◆ **Assignment**
Every line below that holds the string "white" should be copied out.

◆ **Dataset excerpt**

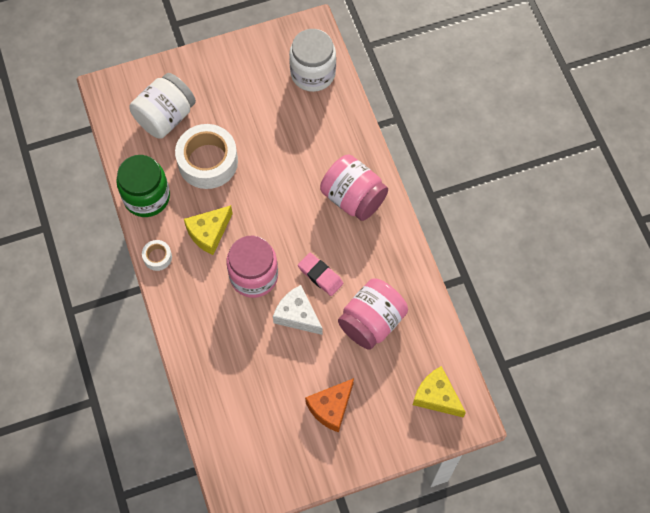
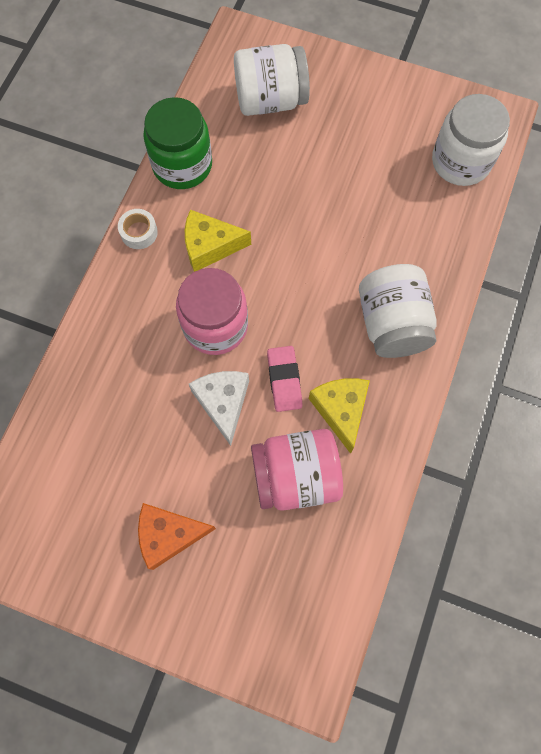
camera: 40 degrees right, 5 degrees up
(208, 161) = (273, 174): white tape -> none
(353, 198) = (392, 324): pink jar -> white jar
(436, 396) = (294, 623): yellow cheese -> yellow cheese (340, 410)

◆ **Solution to this task**
(208, 161) = (273, 174): white tape -> none
(353, 198) = (392, 324): pink jar -> white jar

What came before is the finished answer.